((

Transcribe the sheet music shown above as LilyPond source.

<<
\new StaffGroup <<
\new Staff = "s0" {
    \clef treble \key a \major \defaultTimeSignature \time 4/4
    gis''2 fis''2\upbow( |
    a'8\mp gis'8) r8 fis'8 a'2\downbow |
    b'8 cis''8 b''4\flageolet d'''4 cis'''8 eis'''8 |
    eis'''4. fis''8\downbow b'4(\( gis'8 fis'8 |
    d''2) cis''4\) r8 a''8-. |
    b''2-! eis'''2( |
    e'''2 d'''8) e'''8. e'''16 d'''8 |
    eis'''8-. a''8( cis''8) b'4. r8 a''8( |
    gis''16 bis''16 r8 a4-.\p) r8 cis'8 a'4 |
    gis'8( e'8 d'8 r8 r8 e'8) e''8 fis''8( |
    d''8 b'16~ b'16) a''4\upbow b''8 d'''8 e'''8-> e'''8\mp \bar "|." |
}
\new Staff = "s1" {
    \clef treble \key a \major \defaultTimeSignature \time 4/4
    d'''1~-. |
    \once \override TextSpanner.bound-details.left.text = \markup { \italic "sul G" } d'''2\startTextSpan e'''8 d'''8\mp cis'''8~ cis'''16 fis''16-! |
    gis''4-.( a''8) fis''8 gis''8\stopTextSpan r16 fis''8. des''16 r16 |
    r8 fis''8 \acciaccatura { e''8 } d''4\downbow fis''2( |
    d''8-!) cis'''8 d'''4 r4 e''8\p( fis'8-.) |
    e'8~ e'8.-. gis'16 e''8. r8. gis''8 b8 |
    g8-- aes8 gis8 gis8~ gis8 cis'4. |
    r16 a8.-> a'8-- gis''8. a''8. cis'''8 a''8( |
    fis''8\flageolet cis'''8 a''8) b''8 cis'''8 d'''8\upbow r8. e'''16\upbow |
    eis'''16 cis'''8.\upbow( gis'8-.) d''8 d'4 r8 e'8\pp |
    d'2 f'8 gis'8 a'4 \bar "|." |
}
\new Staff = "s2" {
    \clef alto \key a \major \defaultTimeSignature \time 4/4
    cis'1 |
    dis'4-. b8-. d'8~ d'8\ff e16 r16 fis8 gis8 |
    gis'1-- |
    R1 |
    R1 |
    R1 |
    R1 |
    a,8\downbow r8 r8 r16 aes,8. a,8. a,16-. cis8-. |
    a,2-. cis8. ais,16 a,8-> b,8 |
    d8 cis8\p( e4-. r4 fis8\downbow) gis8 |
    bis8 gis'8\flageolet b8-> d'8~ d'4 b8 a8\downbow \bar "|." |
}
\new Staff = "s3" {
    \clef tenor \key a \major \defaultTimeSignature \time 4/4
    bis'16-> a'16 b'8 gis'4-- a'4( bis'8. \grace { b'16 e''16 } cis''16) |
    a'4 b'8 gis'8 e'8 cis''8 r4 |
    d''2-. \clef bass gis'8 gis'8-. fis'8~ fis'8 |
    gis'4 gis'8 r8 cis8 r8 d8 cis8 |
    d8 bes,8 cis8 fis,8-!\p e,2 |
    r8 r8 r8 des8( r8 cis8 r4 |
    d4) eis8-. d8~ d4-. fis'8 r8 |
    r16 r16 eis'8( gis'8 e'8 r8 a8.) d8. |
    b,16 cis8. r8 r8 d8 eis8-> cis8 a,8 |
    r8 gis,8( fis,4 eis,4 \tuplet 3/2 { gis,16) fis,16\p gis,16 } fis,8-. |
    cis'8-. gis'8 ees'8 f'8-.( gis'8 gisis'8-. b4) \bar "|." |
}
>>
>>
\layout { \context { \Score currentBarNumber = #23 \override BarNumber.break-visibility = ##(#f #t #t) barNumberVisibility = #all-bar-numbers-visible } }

))

#### Exercise requirements:
Select every line of the data above that contains the string "major", matching case exactly.

#### Expected answer:
    \clef treble \key a \major \defaultTimeSignature \time 4/4
    \clef treble \key a \major \defaultTimeSignature \time 4/4
    \clef alto \key a \major \defaultTimeSignature \time 4/4
    \clef tenor \key a \major \defaultTimeSignature \time 4/4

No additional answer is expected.